[Work order] Copy every entry word for word. Skip the pictures.
━━━━━━━━
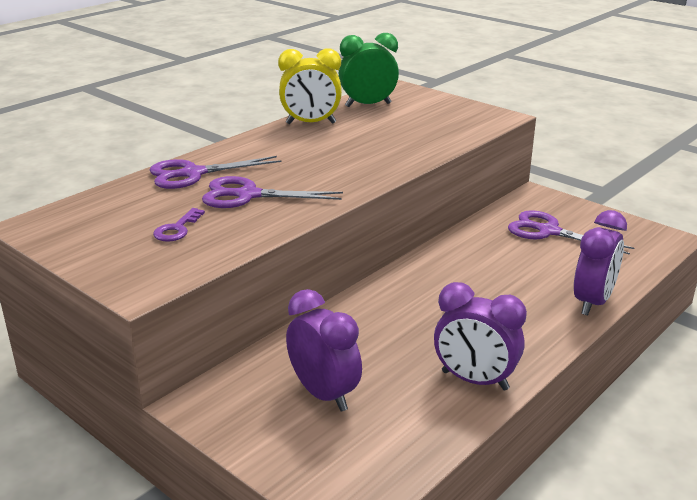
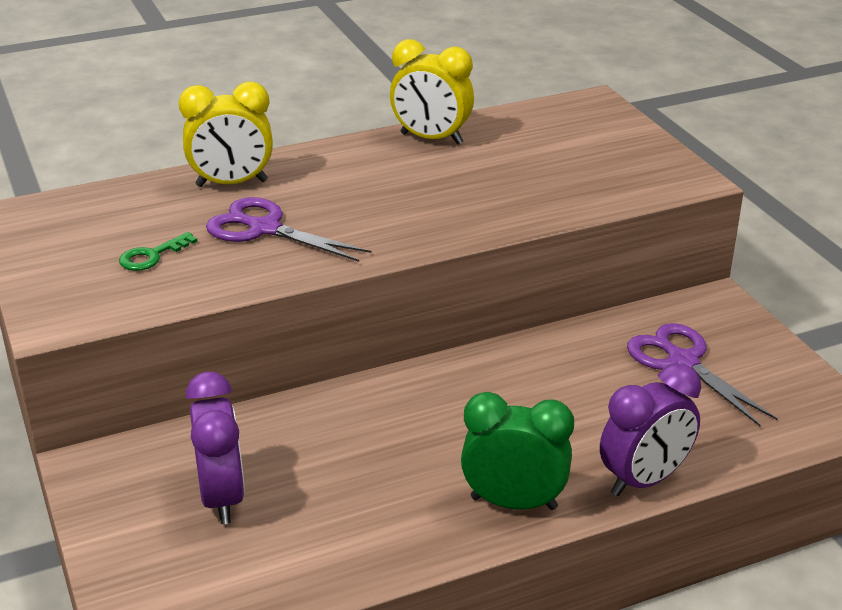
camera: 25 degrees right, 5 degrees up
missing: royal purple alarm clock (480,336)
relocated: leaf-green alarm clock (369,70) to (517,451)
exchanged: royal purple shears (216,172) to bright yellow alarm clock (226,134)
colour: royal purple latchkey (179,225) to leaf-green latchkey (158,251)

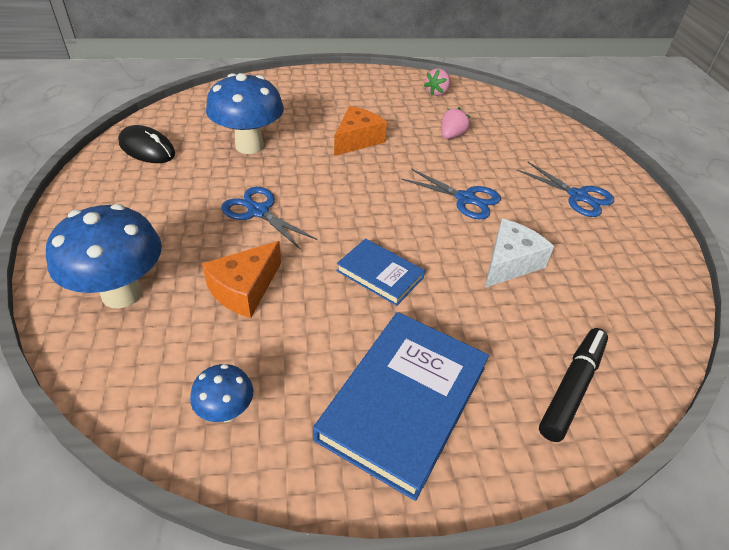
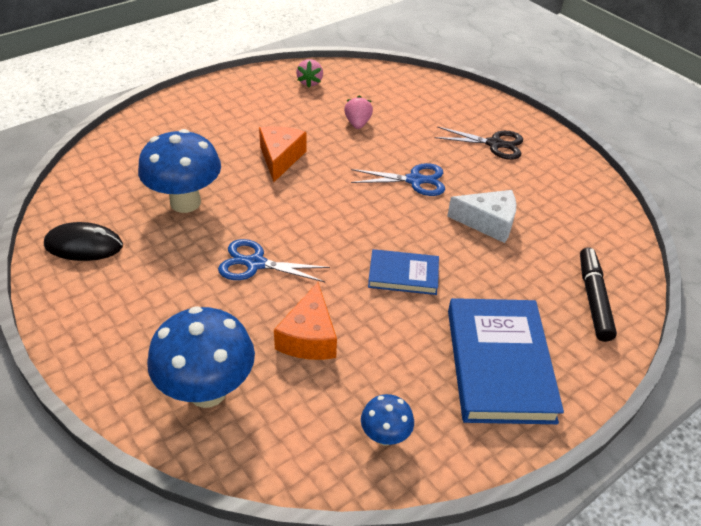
camera: 30 degrees left, 0 degrees up
colour: royal blue shears (565,189) to jet-black shears (478,143)
spun: snow-white cheese wedge (519,253) = (481,216) 90 degrees clockwise

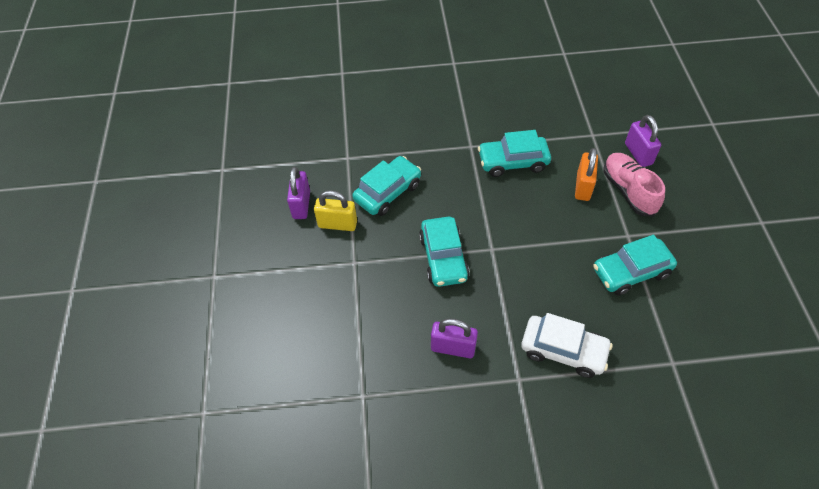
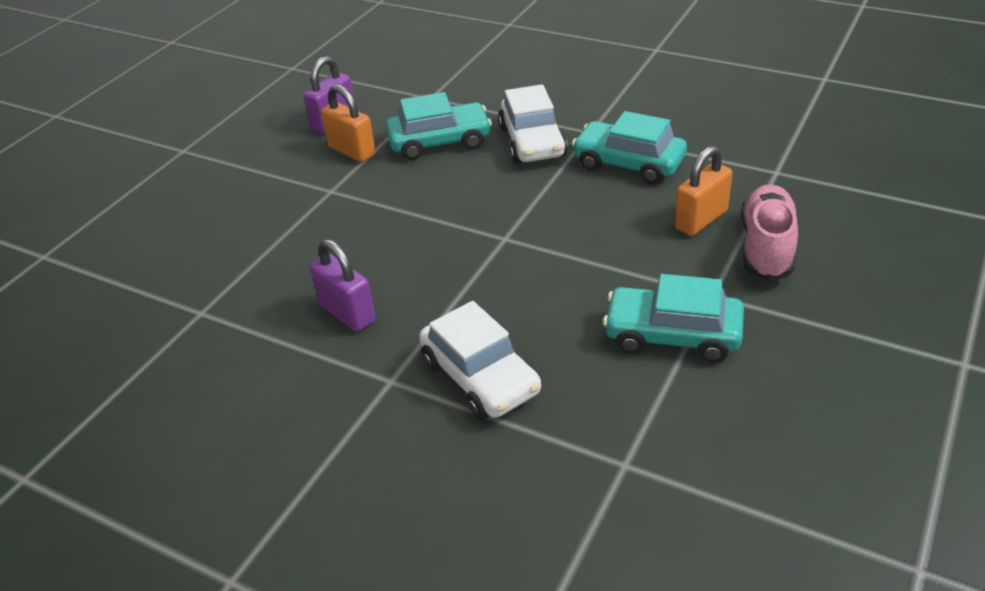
camera: 35 degrees right, 15 degrees down
missing: aqua toy car (444,252); royal purple lock (643,141)
appeared: snow-white toy car (533,124)
colour: bright yellow lock (335,210) to orange lock (348,123)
━━━━━━━━
[Exercise solution]
camera: 25 degrees right, 5 degrees up
missing: royal purple alarm clock (480,336)
relocated: leaf-green alarm clock (369,70) to (517,451)
exchanged: royal purple shears (216,172) to bright yellow alarm clock (226,134)
colour: royal purple latchkey (179,225) to leaf-green latchkey (158,251)

camera: 30 degrees left, 0 degrees up
colour: royal blue shears (565,189) to jet-black shears (478,143)
spun: snow-white cheese wedge (519,253) = (481,216) 90 degrees clockwise

camera: 35 degrees right, 15 degrees down
missing: aqua toy car (444,252); royal purple lock (643,141)
appeared: snow-white toy car (533,124)
colour: bright yellow lock (335,210) to orange lock (348,123)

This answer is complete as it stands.